What needs to be done: Copy each line of the entries beneath that contains the word "relocated".

Spatial object tracking data:
== Segment start ==
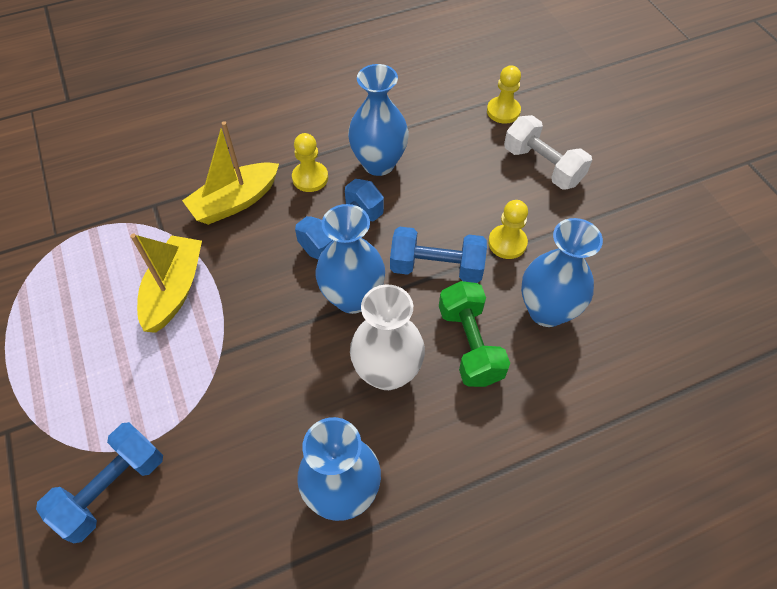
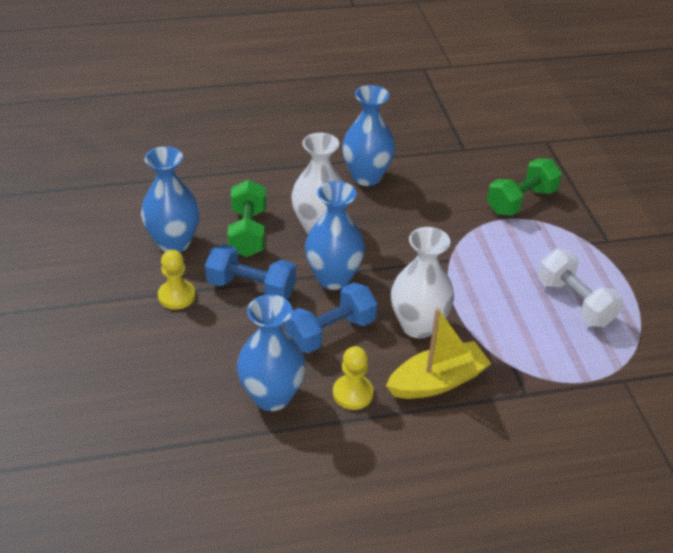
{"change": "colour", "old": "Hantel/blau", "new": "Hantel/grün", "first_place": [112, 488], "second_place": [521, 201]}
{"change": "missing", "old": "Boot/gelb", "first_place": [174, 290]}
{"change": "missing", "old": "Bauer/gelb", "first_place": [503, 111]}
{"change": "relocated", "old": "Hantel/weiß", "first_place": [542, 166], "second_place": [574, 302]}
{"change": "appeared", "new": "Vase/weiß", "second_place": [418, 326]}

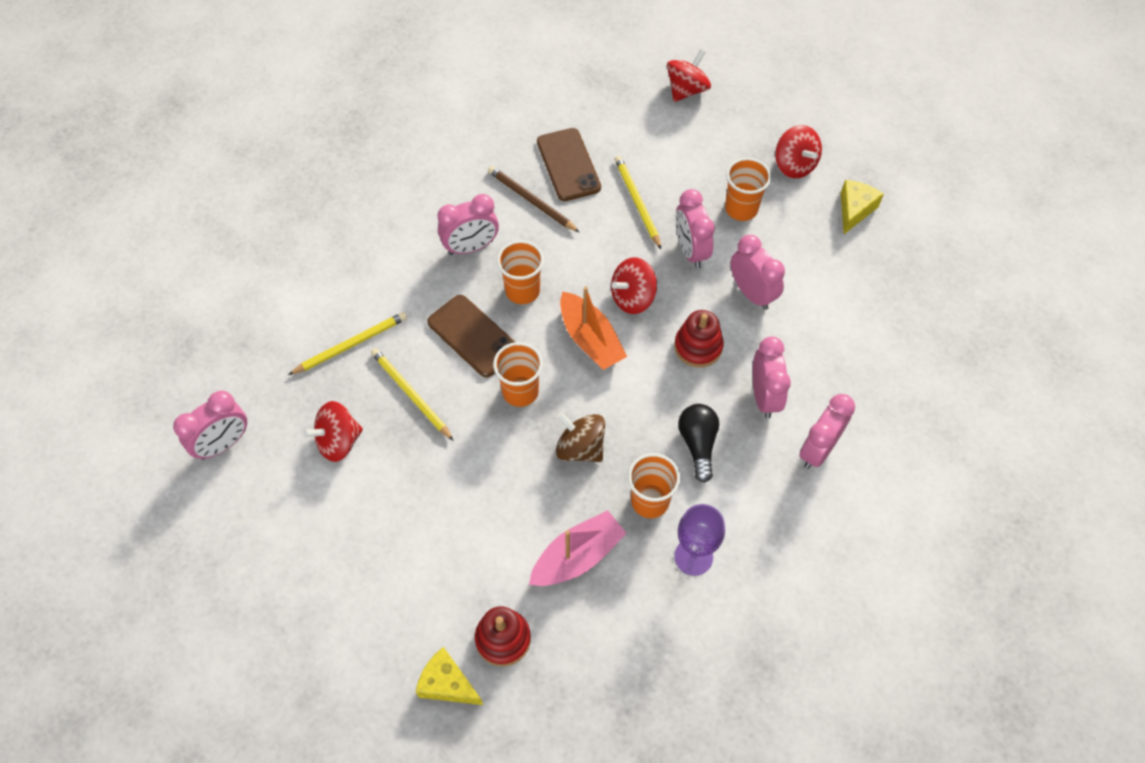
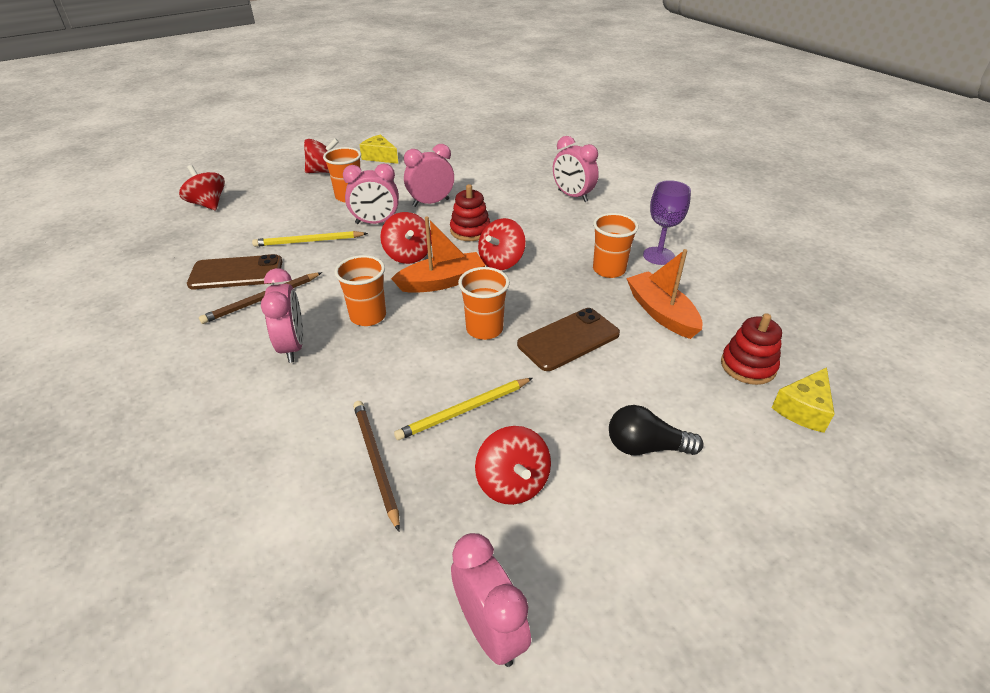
{"change": "colour", "old": "Bleistift/gelb", "new": "Bleistift/braun", "first_place": [351, 344], "second_place": [375, 461]}
{"change": "relocated", "old": "Handy/braun", "first_place": [473, 336], "second_place": [568, 339]}
{"change": "colour", "old": "Boot/rosa", "new": "Boot/orange", "first_place": [577, 557], "second_place": [661, 313]}
{"change": "missing", "old": "Kreisel/braun", "first_place": [580, 448]}
{"change": "relocated", "old": "Glühbirne/schwarz", "first_place": [698, 444], "second_place": [646, 447]}
{"change": "missing", "old": "Wecker/rosa", "first_place": [764, 396]}
{"change": "appeared", "new": "Kreisel/rot", "second_place": [501, 262]}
== Segment end ==
Solved exercise:
{"change": "relocated", "old": "Hantel/weiß", "first_place": [542, 166], "second_place": [574, 302]}
{"change": "relocated", "old": "Handy/braun", "first_place": [473, 336], "second_place": [568, 339]}
{"change": "relocated", "old": "Glühbirne/schwarz", "first_place": [698, 444], "second_place": [646, 447]}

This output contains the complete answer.